▸ **ABOUT THIS EXERCISE**
Leave out every line before the one that contains "none -> tan brick A2:A7 level 1". Please restate that line and the rest of the data word for word, through the end.
DATA SUPPLIED START
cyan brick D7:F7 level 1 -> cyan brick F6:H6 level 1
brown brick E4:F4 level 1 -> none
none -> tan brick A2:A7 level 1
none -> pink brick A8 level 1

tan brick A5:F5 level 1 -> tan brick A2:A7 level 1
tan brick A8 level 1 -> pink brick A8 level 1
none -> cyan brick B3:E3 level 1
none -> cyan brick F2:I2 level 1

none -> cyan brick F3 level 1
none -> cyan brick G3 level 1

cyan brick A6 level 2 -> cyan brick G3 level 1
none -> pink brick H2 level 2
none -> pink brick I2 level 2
DATA SUPPLIED END
▸ **RESPONSE**
none -> tan brick A2:A7 level 1
none -> pink brick A8 level 1

tan brick A5:F5 level 1 -> tan brick A2:A7 level 1
tan brick A8 level 1 -> pink brick A8 level 1
none -> cyan brick B3:E3 level 1
none -> cyan brick F2:I2 level 1

none -> cyan brick F3 level 1
none -> cyan brick G3 level 1

cyan brick A6 level 2 -> cyan brick G3 level 1
none -> pink brick H2 level 2
none -> pink brick I2 level 2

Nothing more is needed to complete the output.